**Exercise details**
When you repeat the entries, reproduce each line exactly and omit every picture.

**Supplied material**

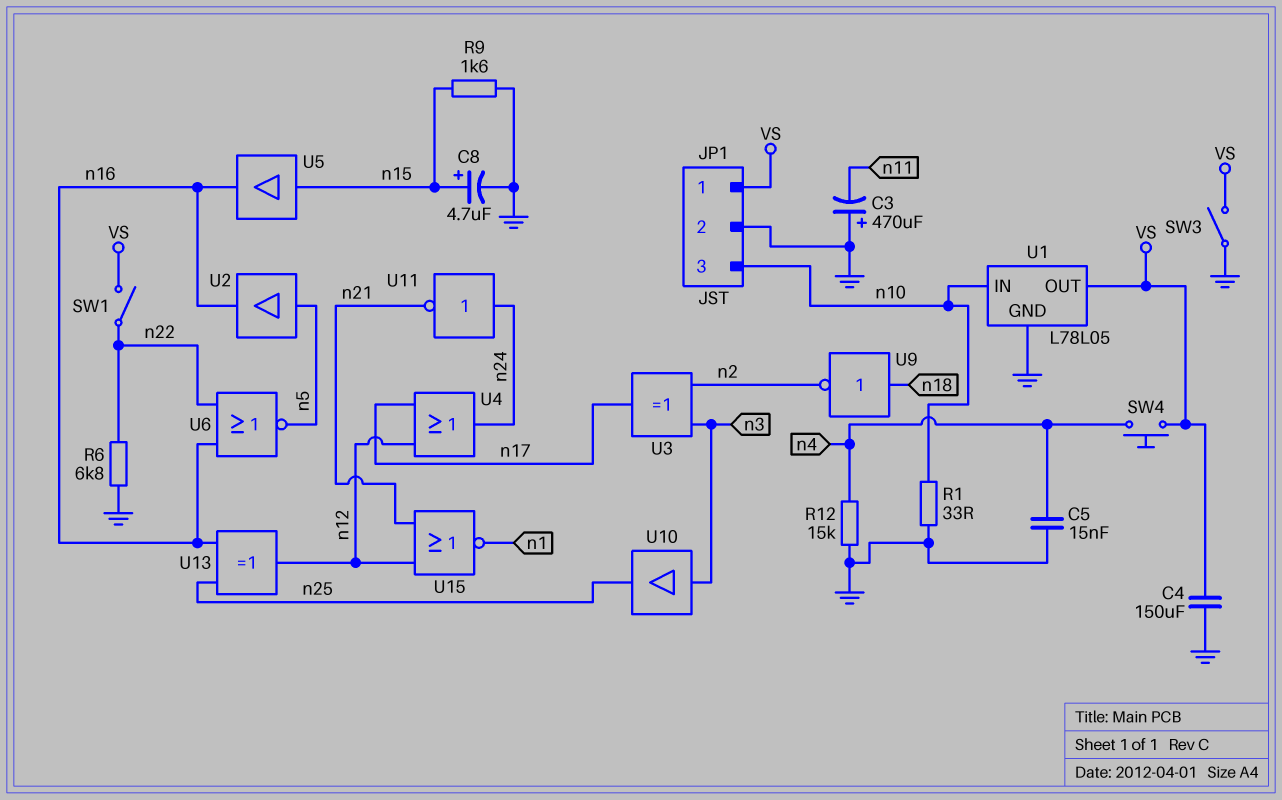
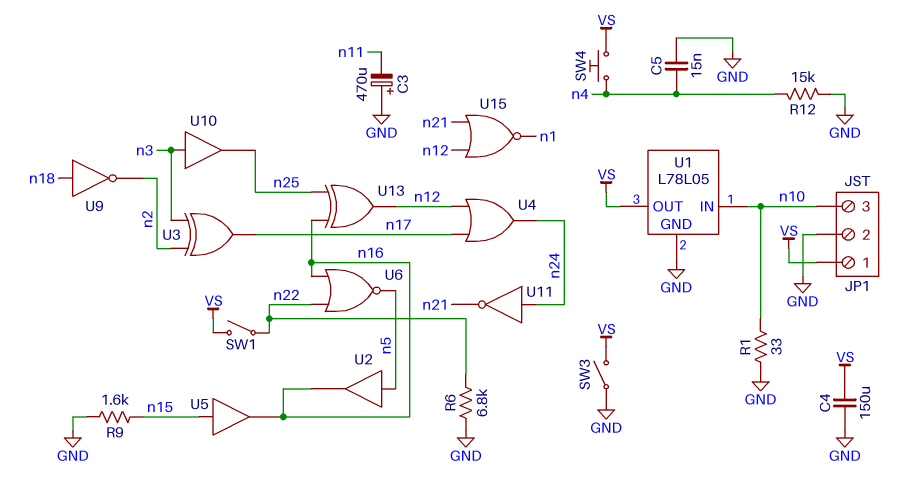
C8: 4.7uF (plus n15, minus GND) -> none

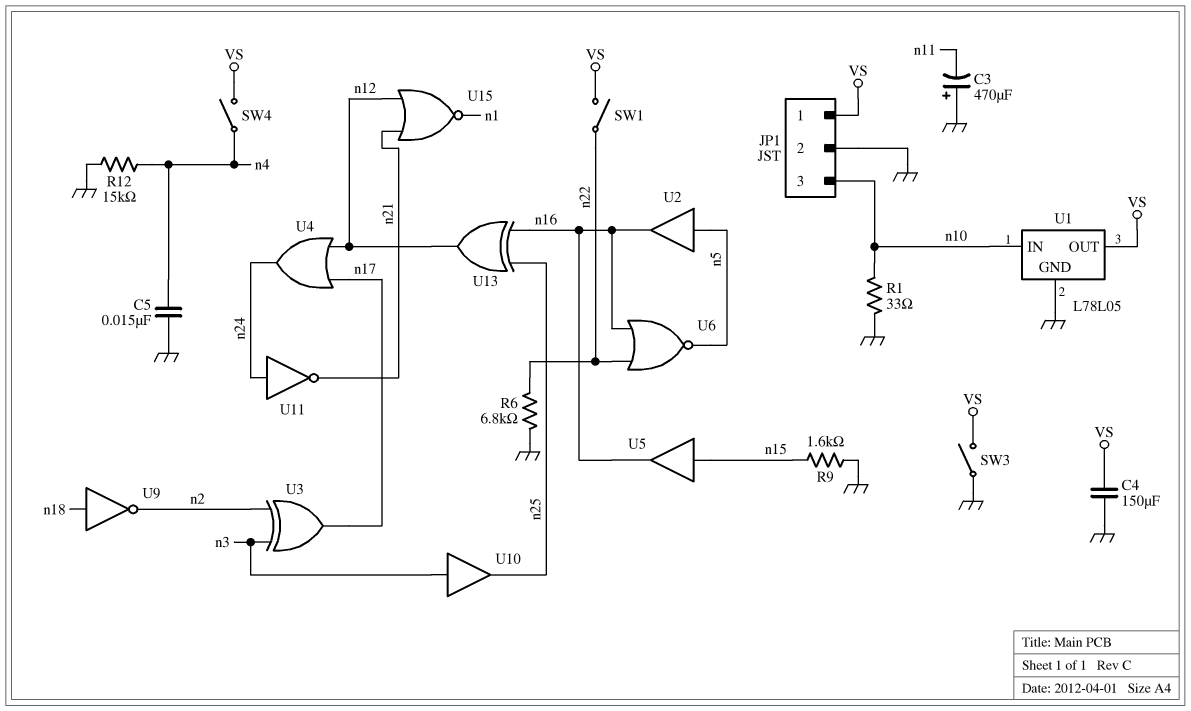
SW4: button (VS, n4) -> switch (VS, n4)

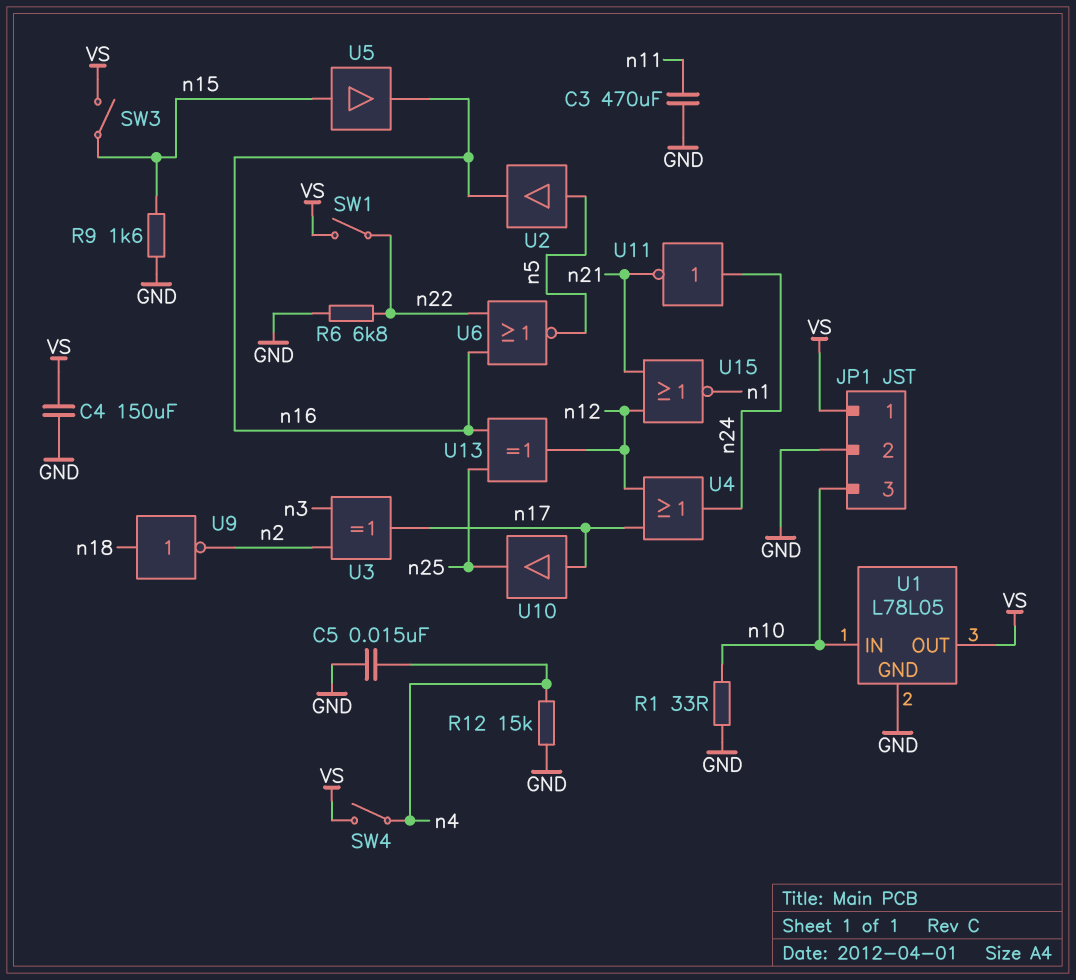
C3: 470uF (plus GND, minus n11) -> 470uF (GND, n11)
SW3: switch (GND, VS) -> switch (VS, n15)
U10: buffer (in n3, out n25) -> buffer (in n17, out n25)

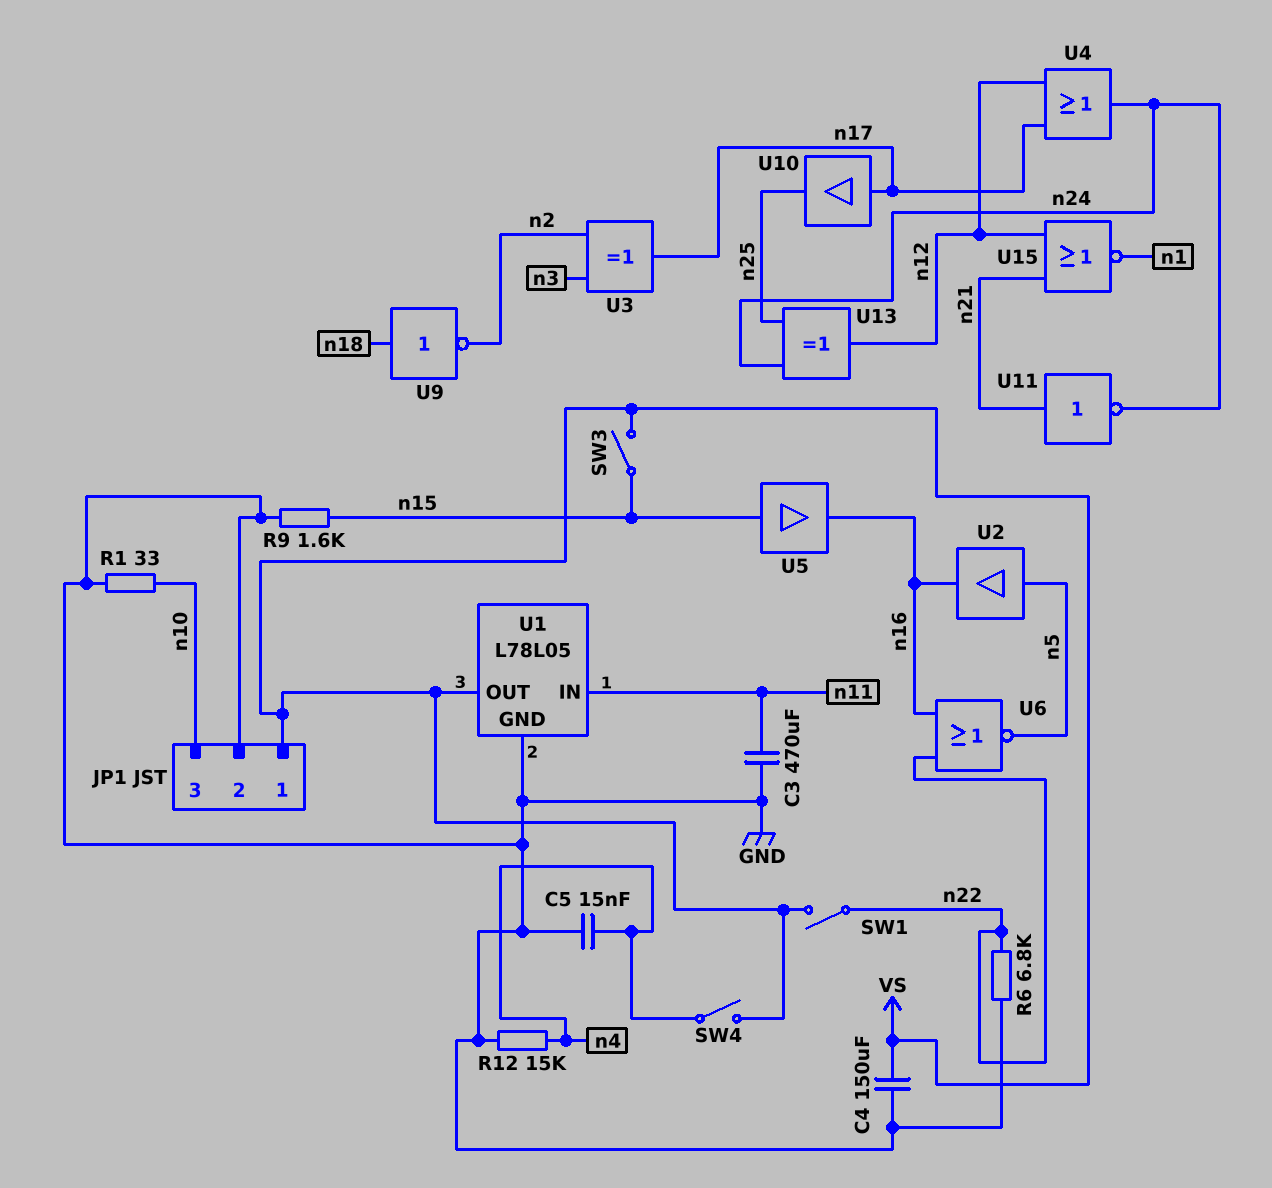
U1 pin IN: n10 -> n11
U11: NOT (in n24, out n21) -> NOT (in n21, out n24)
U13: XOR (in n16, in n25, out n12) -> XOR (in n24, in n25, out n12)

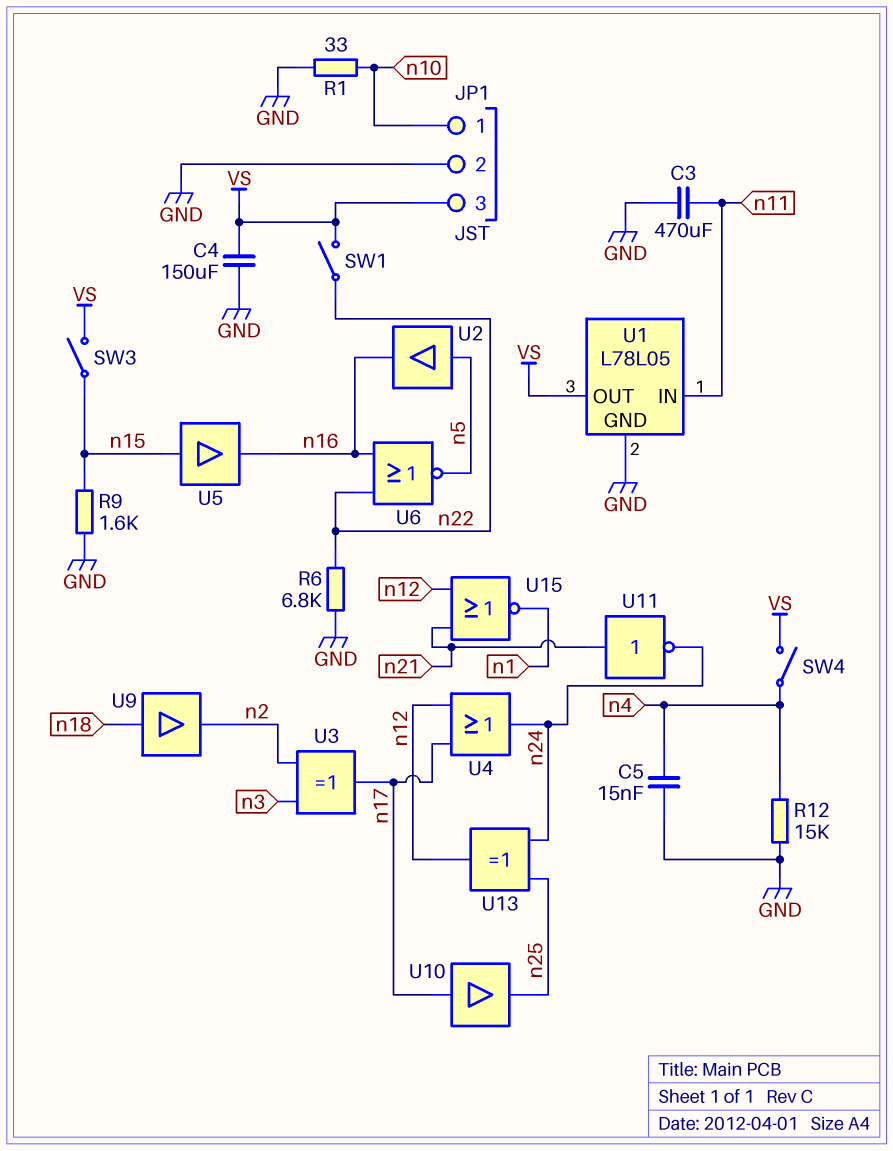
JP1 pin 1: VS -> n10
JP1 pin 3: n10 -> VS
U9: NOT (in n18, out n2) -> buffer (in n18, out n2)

**Answer box**
C8: 4.7uF (plus n15, minus GND) -> none

SW4: button (VS, n4) -> switch (VS, n4)

C3: 470uF (plus GND, minus n11) -> 470uF (GND, n11)
SW3: switch (GND, VS) -> switch (VS, n15)
U10: buffer (in n3, out n25) -> buffer (in n17, out n25)

U1 pin IN: n10 -> n11
U11: NOT (in n24, out n21) -> NOT (in n21, out n24)
U13: XOR (in n16, in n25, out n12) -> XOR (in n24, in n25, out n12)

JP1 pin 1: VS -> n10
JP1 pin 3: n10 -> VS
U9: NOT (in n18, out n2) -> buffer (in n18, out n2)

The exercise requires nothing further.